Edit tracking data
*** Begin section ***
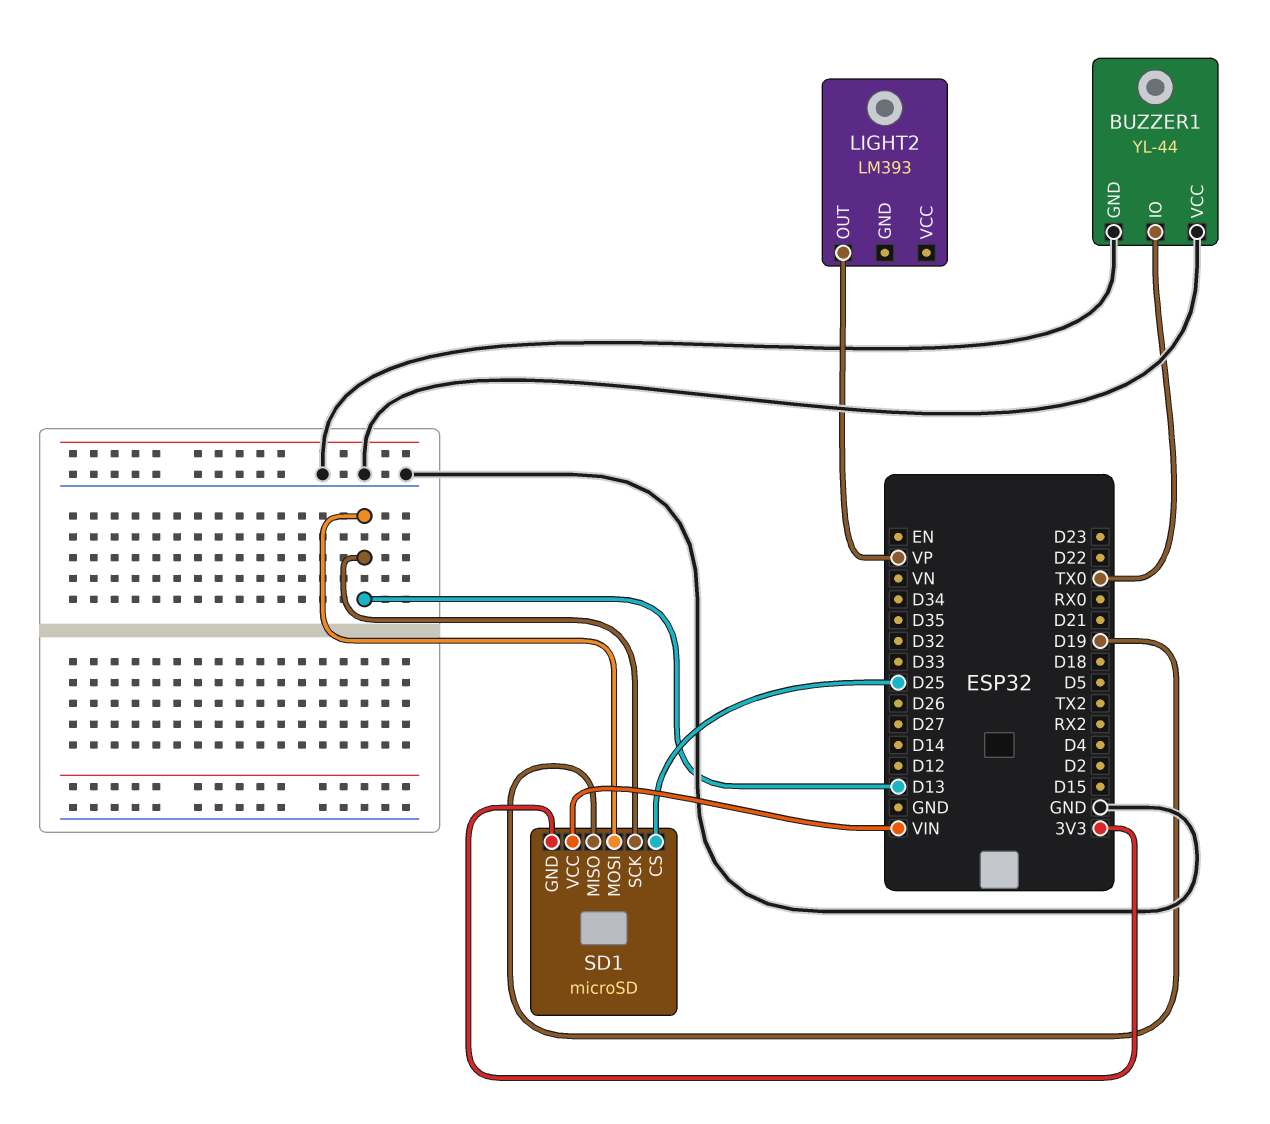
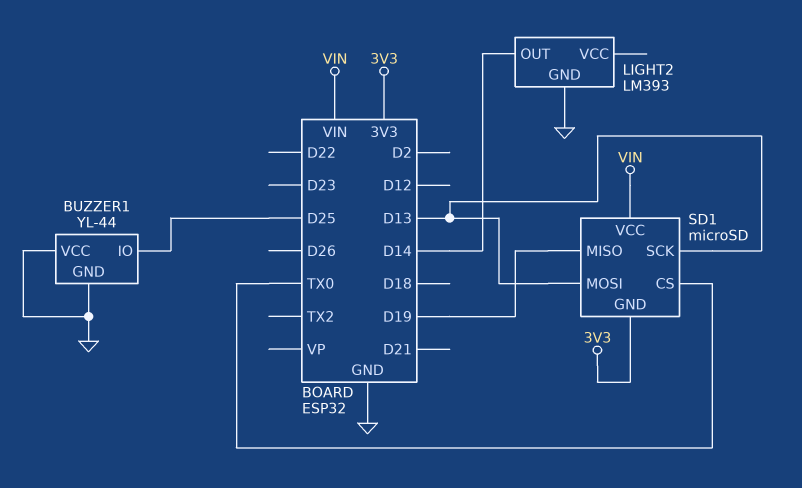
BUZZER1 pin IO: TX0 -> D25
LIGHT2 pin GND: none -> GND
LIGHT2 pin OUT: VP -> D14
SD1 pin CS: D25 -> TX0

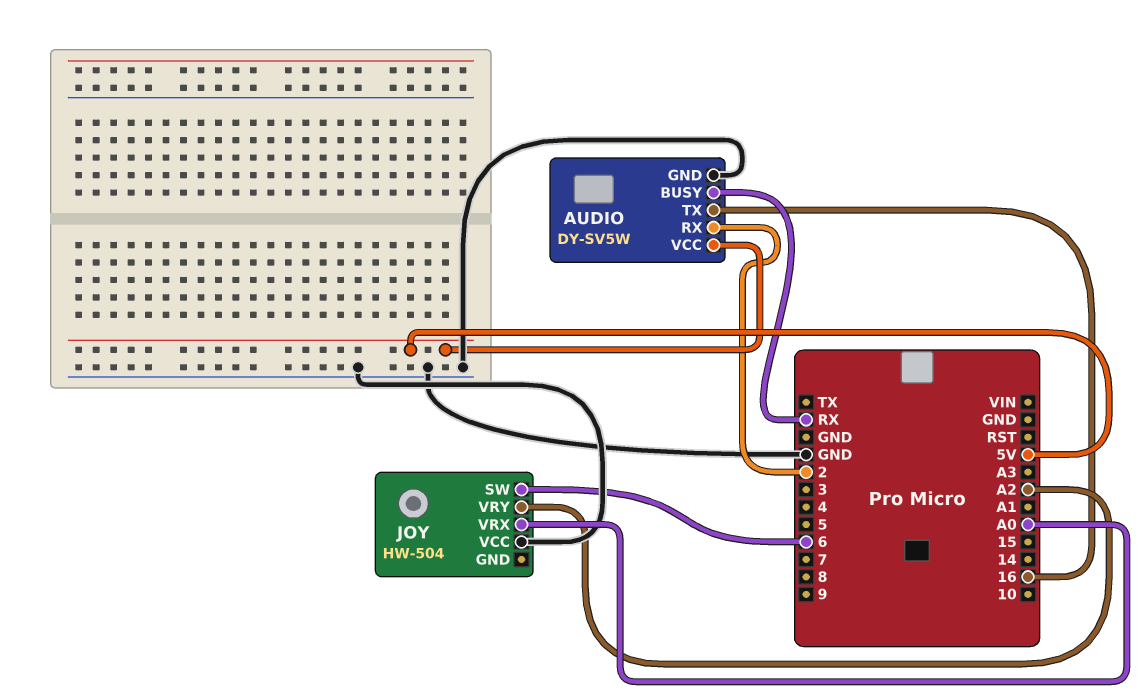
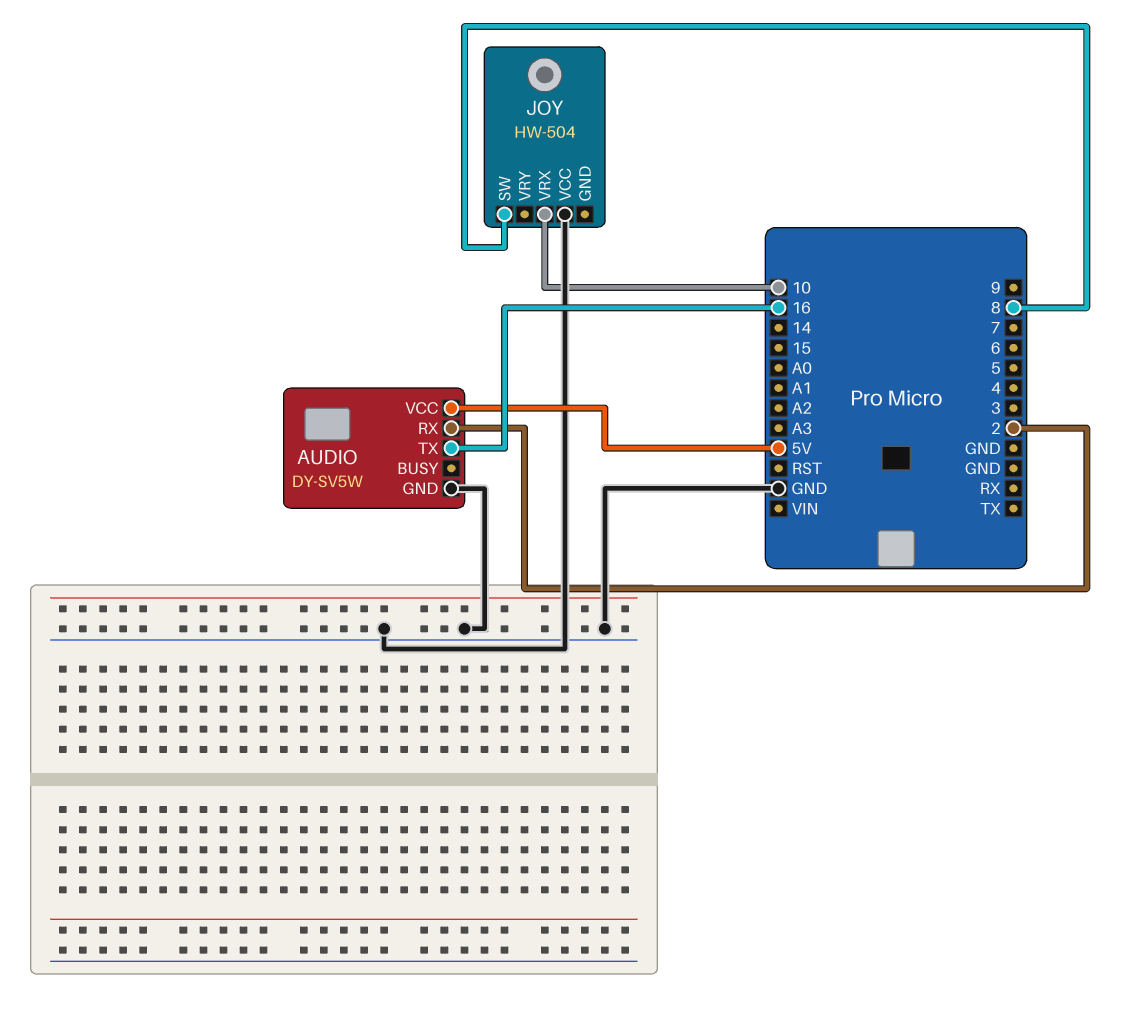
AUDIO pin BUSY: RX -> none
JOY pin SW: 6 -> 8
JOY pin VRX: A0 -> 10
JOY pin VRY: A2 -> none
*** End section ***
Please set the data above down exactly, with the pictures removed.

- [RESPONSE]:
BUZZER1 pin IO: TX0 -> D25
LIGHT2 pin GND: none -> GND
LIGHT2 pin OUT: VP -> D14
SD1 pin CS: D25 -> TX0

AUDIO pin BUSY: RX -> none
JOY pin SW: 6 -> 8
JOY pin VRX: A0 -> 10
JOY pin VRY: A2 -> none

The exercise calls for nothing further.